---------- Entries shown

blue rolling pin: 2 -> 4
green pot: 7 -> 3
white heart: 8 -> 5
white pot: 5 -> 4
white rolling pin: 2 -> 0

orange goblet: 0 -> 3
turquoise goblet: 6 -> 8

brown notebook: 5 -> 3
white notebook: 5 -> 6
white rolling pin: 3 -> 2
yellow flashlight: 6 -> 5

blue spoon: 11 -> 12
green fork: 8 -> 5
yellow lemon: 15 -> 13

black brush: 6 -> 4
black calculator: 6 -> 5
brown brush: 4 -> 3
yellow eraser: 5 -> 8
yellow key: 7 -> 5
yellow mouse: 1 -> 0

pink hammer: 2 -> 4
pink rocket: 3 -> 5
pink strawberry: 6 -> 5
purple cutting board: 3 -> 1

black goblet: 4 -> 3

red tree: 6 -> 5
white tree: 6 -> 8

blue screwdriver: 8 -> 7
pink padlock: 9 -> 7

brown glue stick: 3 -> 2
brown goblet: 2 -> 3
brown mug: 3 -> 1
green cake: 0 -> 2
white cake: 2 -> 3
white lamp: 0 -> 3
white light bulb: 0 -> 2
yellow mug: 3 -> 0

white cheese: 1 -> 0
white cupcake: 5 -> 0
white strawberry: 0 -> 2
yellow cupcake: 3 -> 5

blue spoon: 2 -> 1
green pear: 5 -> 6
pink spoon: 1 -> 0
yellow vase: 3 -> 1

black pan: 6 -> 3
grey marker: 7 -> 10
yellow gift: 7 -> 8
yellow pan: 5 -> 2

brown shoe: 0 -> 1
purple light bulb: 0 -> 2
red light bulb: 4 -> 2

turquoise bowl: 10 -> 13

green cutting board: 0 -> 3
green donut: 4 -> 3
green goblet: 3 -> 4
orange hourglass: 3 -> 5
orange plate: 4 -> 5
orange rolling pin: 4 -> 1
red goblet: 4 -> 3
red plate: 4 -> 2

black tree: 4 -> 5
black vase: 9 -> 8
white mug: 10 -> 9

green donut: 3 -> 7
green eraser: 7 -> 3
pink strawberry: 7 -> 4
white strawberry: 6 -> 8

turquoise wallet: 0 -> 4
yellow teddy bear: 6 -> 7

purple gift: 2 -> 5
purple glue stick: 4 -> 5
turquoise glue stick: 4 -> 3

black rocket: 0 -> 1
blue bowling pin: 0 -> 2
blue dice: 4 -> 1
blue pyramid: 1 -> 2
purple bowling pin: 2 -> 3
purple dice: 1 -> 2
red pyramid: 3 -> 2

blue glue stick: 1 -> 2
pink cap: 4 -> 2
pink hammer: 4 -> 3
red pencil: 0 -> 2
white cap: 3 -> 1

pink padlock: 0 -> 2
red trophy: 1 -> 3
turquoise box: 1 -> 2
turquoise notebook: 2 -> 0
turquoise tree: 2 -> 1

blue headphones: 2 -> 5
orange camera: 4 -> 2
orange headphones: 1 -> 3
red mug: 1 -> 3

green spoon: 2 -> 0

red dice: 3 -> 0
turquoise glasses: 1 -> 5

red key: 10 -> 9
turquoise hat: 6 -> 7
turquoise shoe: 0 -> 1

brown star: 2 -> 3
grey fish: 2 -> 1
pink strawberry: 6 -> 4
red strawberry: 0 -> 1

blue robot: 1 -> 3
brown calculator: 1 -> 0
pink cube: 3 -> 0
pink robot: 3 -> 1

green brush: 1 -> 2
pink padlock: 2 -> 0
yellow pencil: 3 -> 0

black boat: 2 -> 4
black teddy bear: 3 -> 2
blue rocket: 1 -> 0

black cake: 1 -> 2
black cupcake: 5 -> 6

--------------------

_Assigned task:_ Print only the lines that run from the start of the listing to the line bearing "orange plate: 4 -> 5"; please keep the first line and that last one, exactly as they appear.

_Exercise solution:_
blue rolling pin: 2 -> 4
green pot: 7 -> 3
white heart: 8 -> 5
white pot: 5 -> 4
white rolling pin: 2 -> 0

orange goblet: 0 -> 3
turquoise goblet: 6 -> 8

brown notebook: 5 -> 3
white notebook: 5 -> 6
white rolling pin: 3 -> 2
yellow flashlight: 6 -> 5

blue spoon: 11 -> 12
green fork: 8 -> 5
yellow lemon: 15 -> 13

black brush: 6 -> 4
black calculator: 6 -> 5
brown brush: 4 -> 3
yellow eraser: 5 -> 8
yellow key: 7 -> 5
yellow mouse: 1 -> 0

pink hammer: 2 -> 4
pink rocket: 3 -> 5
pink strawberry: 6 -> 5
purple cutting board: 3 -> 1

black goblet: 4 -> 3

red tree: 6 -> 5
white tree: 6 -> 8

blue screwdriver: 8 -> 7
pink padlock: 9 -> 7

brown glue stick: 3 -> 2
brown goblet: 2 -> 3
brown mug: 3 -> 1
green cake: 0 -> 2
white cake: 2 -> 3
white lamp: 0 -> 3
white light bulb: 0 -> 2
yellow mug: 3 -> 0

white cheese: 1 -> 0
white cupcake: 5 -> 0
white strawberry: 0 -> 2
yellow cupcake: 3 -> 5

blue spoon: 2 -> 1
green pear: 5 -> 6
pink spoon: 1 -> 0
yellow vase: 3 -> 1

black pan: 6 -> 3
grey marker: 7 -> 10
yellow gift: 7 -> 8
yellow pan: 5 -> 2

brown shoe: 0 -> 1
purple light bulb: 0 -> 2
red light bulb: 4 -> 2

turquoise bowl: 10 -> 13

green cutting board: 0 -> 3
green donut: 4 -> 3
green goblet: 3 -> 4
orange hourglass: 3 -> 5
orange plate: 4 -> 5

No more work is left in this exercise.